• WORK INSTRUCTIONS
Would you restate the entries below word for word, leaving out the images?

• INPUT FOR THIS TASK
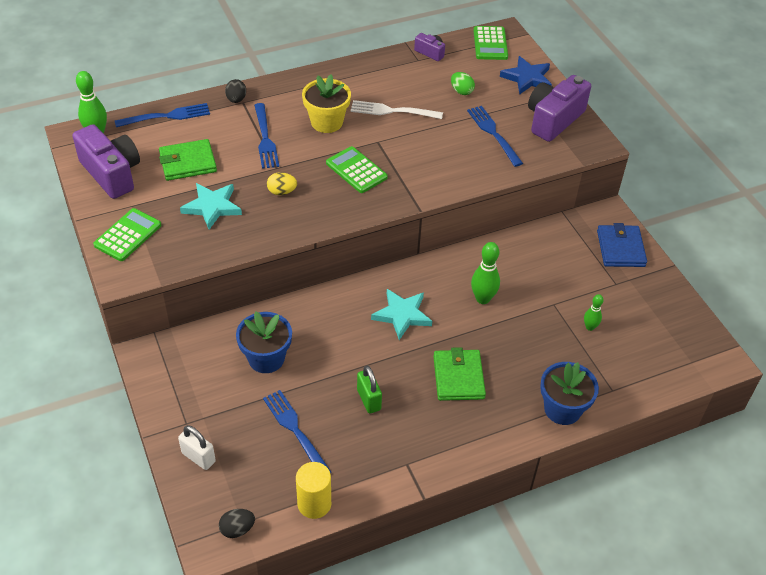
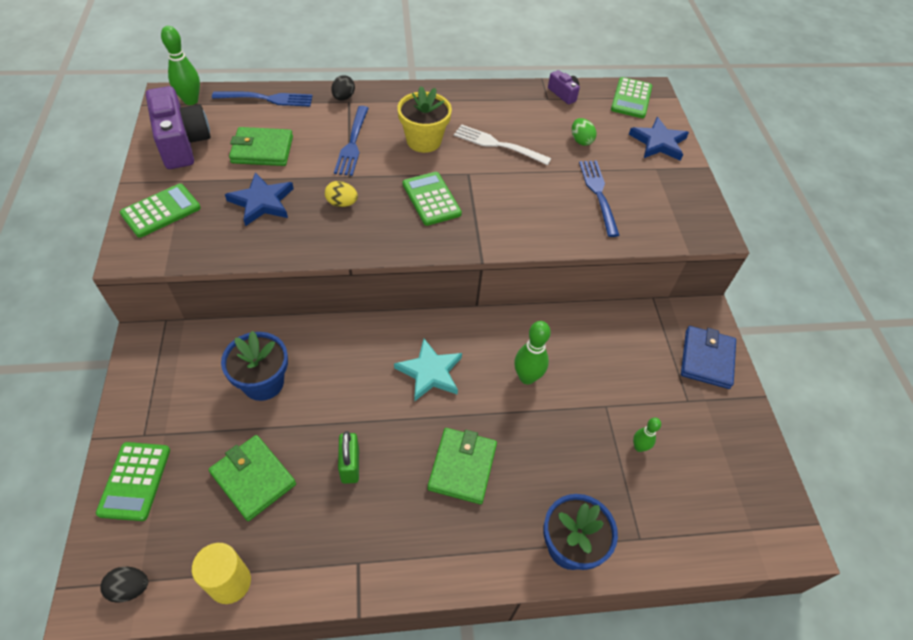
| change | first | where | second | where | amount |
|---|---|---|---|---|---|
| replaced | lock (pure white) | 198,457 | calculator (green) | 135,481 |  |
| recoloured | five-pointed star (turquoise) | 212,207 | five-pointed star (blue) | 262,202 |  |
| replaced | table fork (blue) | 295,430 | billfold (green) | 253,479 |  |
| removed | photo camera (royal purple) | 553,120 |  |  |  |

• FINISHED EXERCISE
| change | first | where | second | where | amount |
|---|---|---|---|---|---|
| replaced | lock (pure white) | 198,457 | calculator (green) | 135,481 |  |
| recoloured | five-pointed star (turquoise) | 212,207 | five-pointed star (blue) | 262,202 |  |
| replaced | table fork (blue) | 295,430 | billfold (green) | 253,479 |  |
| removed | photo camera (royal purple) | 553,120 |  |  |  |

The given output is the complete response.